Print exactly the lines from the one containing "R6: 620 (LED_A, TICK) -> 620 (DIS, U2/DIS)" through the last line of the listing, both included.

** Opening Working data block **

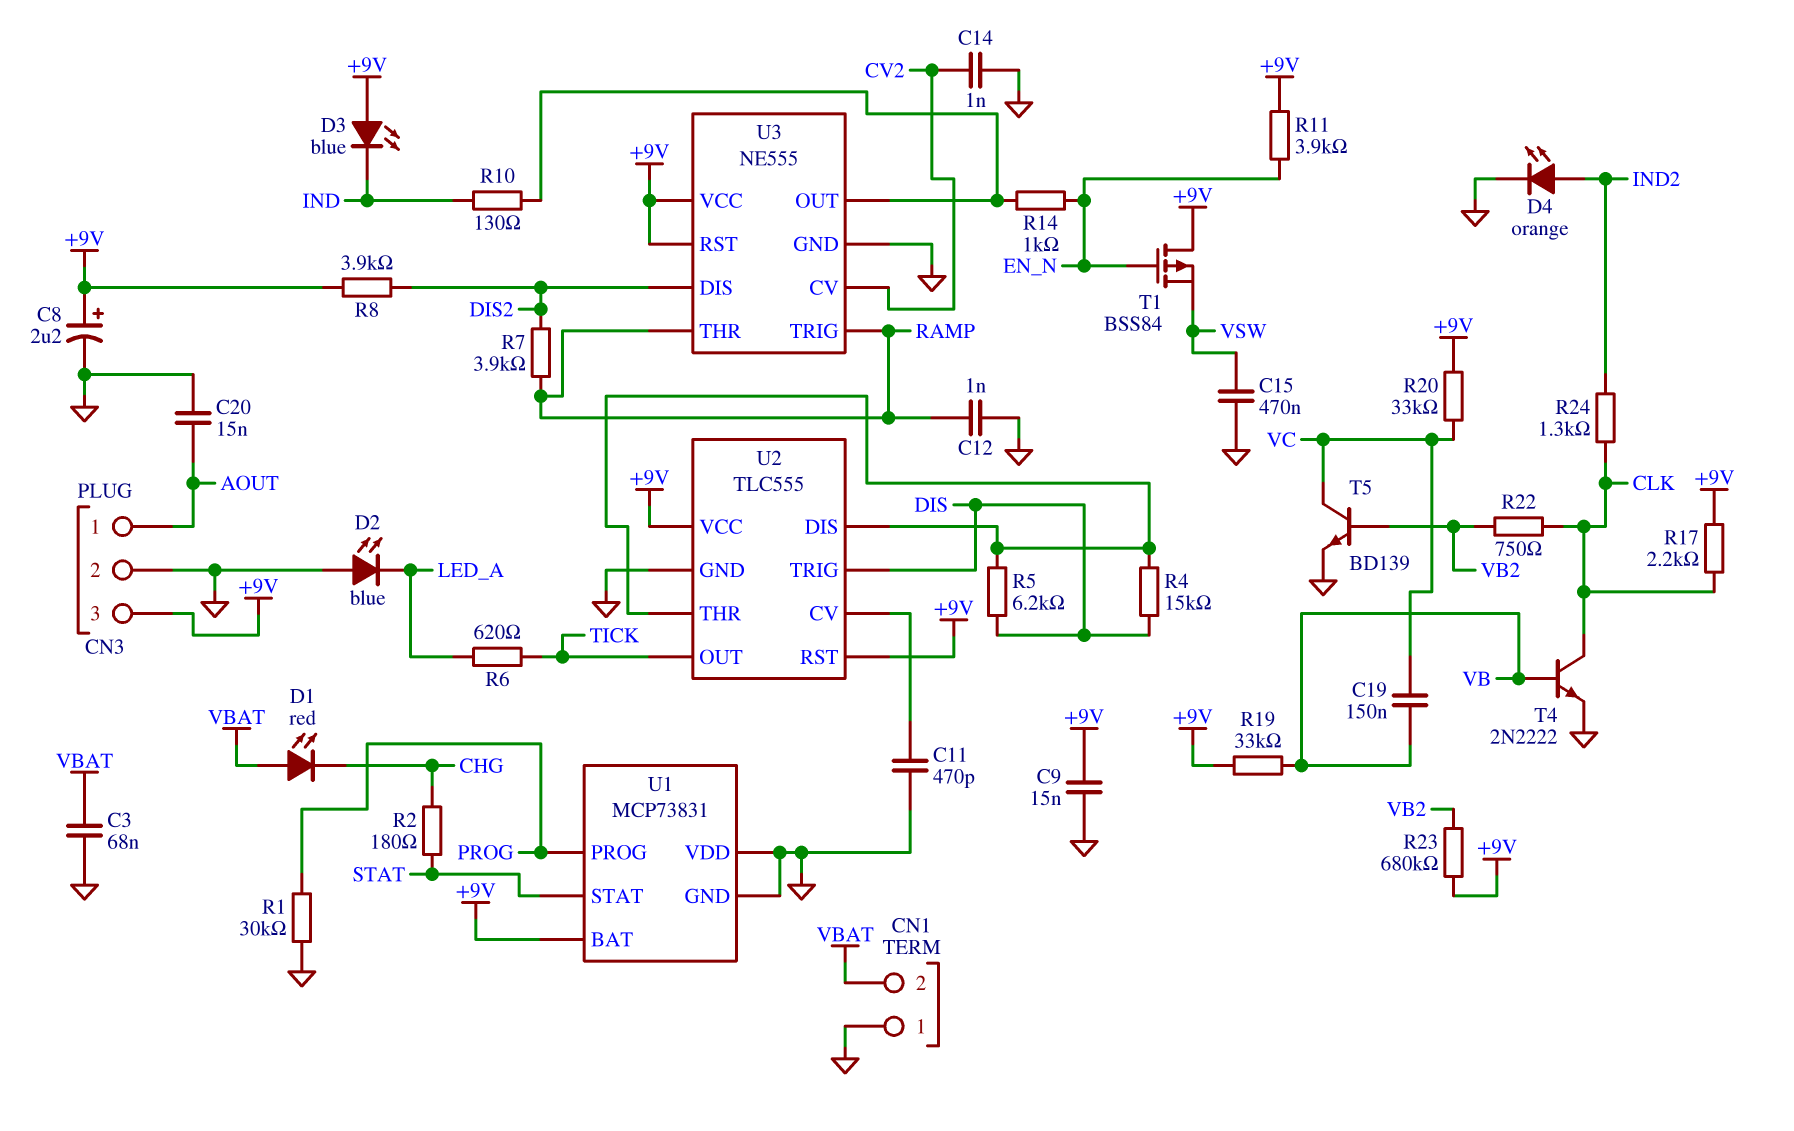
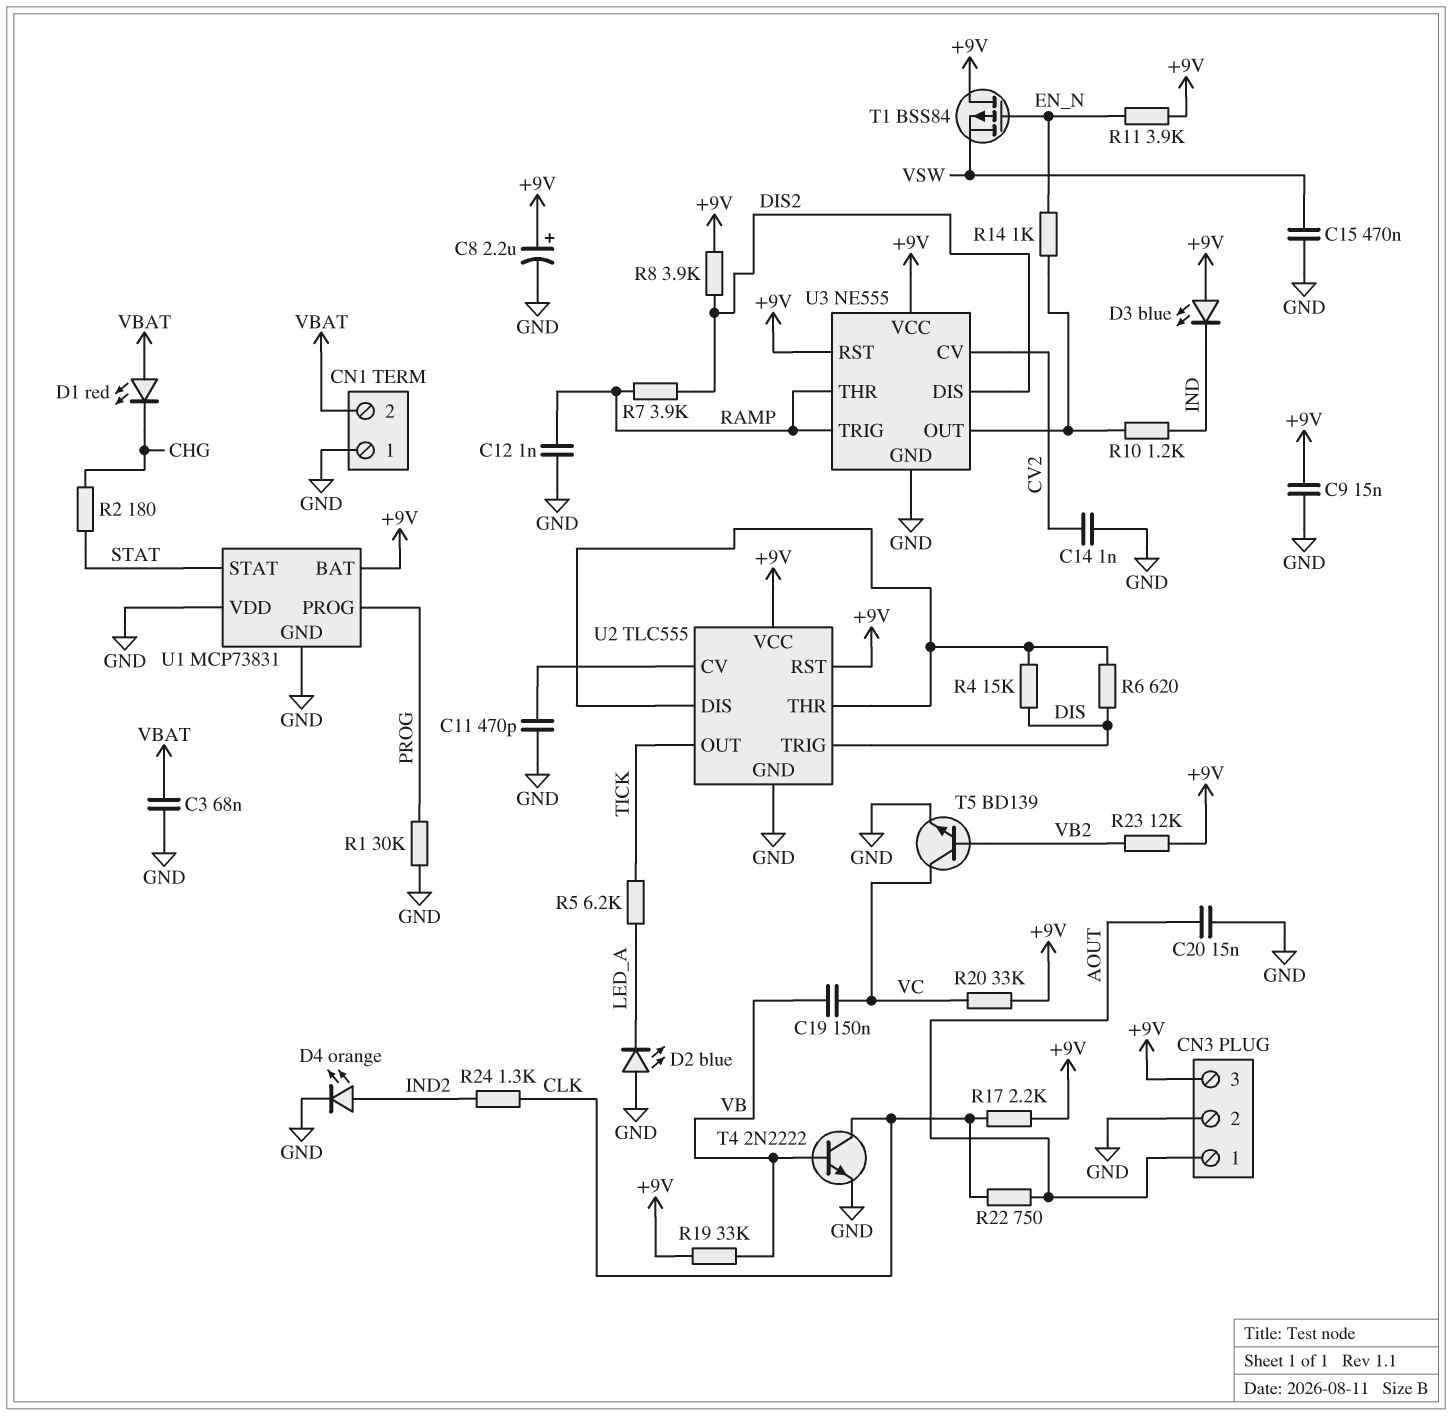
R5: 6.2k (DIS, U2/DIS) -> 6.2k (LED_A, TICK)
R6: 620 (LED_A, TICK) -> 620 (DIS, U2/DIS)
R10: 130 (IND, U3/OUT) -> 1.2k (IND, U3/OUT)
R22: 750 (CLK, VB2) -> 750 (AOUT, CLK)
R23: 680k (+9V, VB2) -> 12k (+9V, VB2)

** Closing Working data block **

Task result →
R6: 620 (LED_A, TICK) -> 620 (DIS, U2/DIS)
R10: 130 (IND, U3/OUT) -> 1.2k (IND, U3/OUT)
R22: 750 (CLK, VB2) -> 750 (AOUT, CLK)
R23: 680k (+9V, VB2) -> 12k (+9V, VB2)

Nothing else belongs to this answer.